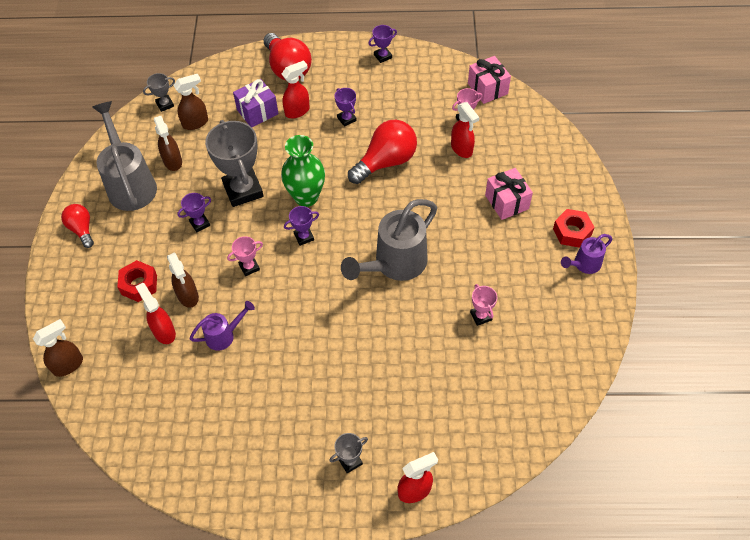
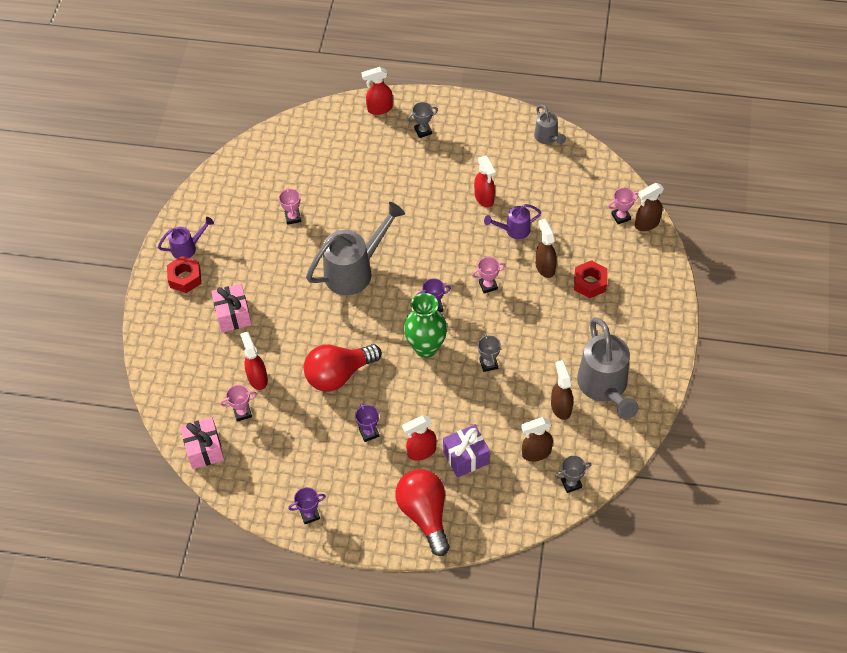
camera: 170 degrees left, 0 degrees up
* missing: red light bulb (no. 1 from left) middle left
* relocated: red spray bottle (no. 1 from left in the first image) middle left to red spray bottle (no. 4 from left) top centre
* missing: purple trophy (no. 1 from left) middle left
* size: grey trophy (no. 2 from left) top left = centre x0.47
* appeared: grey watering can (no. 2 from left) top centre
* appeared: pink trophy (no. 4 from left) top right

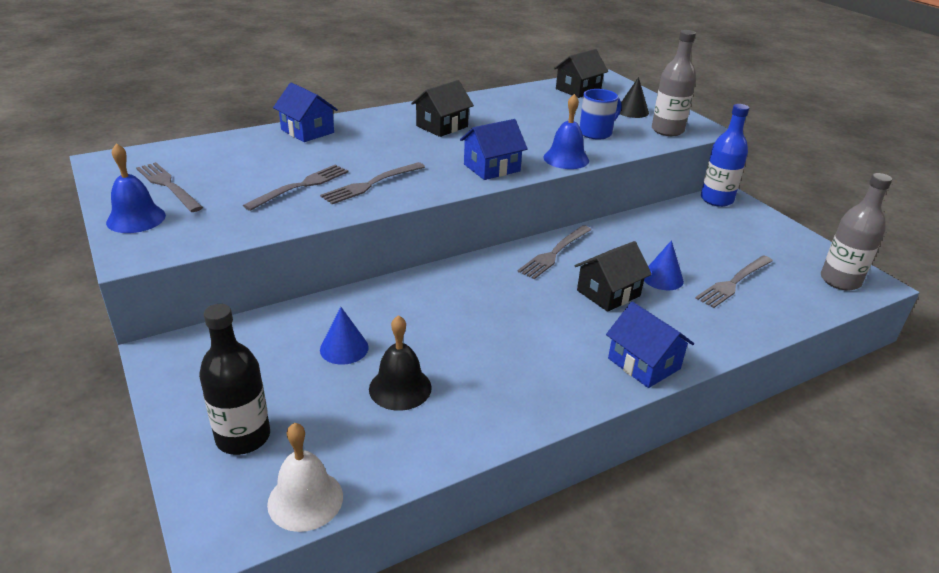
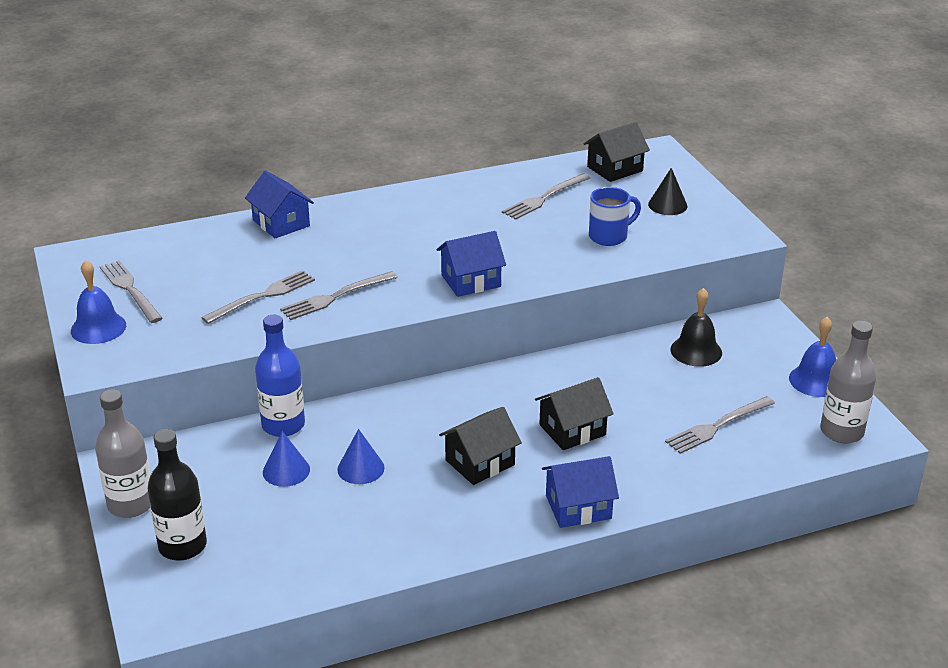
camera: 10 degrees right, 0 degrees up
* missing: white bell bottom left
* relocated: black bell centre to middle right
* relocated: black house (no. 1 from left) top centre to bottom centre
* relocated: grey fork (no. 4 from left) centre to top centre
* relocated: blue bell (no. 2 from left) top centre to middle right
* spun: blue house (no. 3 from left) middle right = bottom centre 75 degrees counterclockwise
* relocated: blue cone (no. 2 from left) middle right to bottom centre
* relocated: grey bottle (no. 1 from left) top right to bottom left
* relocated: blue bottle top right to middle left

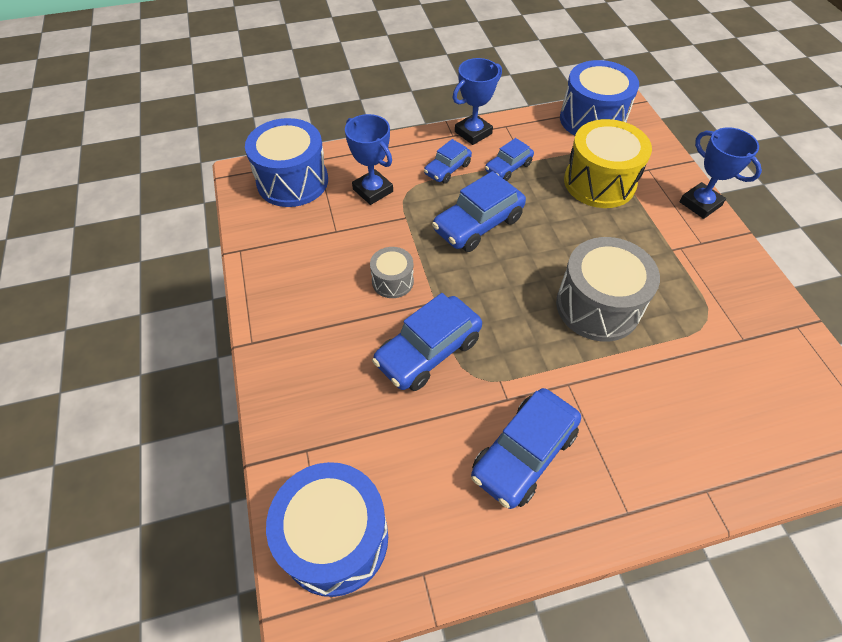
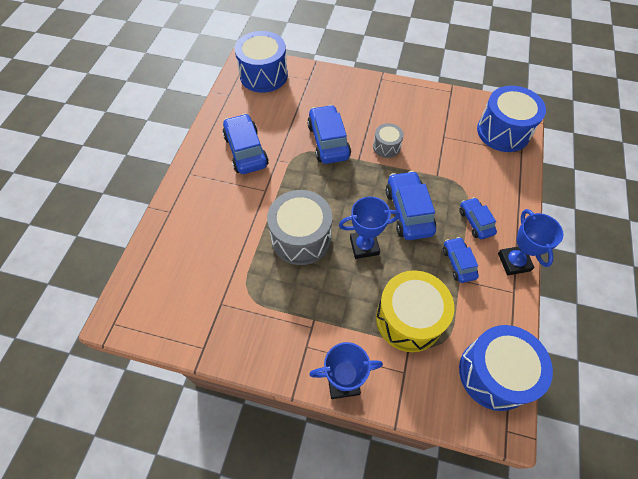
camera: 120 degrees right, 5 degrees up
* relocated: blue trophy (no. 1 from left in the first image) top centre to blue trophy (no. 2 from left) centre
........
- **WHAT THE EXERCISE ASKS**: Please keep the pictures out and reproduce the records above exactly.

- **TASK RESPONSE**:
camera: 170 degrees left, 0 degrees up
* missing: red light bulb (no. 1 from left) middle left
* relocated: red spray bottle (no. 1 from left in the first image) middle left to red spray bottle (no. 4 from left) top centre
* missing: purple trophy (no. 1 from left) middle left
* size: grey trophy (no. 2 from left) top left = centre x0.47
* appeared: grey watering can (no. 2 from left) top centre
* appeared: pink trophy (no. 4 from left) top right

camera: 10 degrees right, 0 degrees up
* missing: white bell bottom left
* relocated: black bell centre to middle right
* relocated: black house (no. 1 from left) top centre to bottom centre
* relocated: grey fork (no. 4 from left) centre to top centre
* relocated: blue bell (no. 2 from left) top centre to middle right
* spun: blue house (no. 3 from left) middle right = bottom centre 75 degrees counterclockwise
* relocated: blue cone (no. 2 from left) middle right to bottom centre
* relocated: grey bottle (no. 1 from left) top right to bottom left
* relocated: blue bottle top right to middle left

camera: 120 degrees right, 5 degrees up
* relocated: blue trophy (no. 1 from left in the first image) top centre to blue trophy (no. 2 from left) centre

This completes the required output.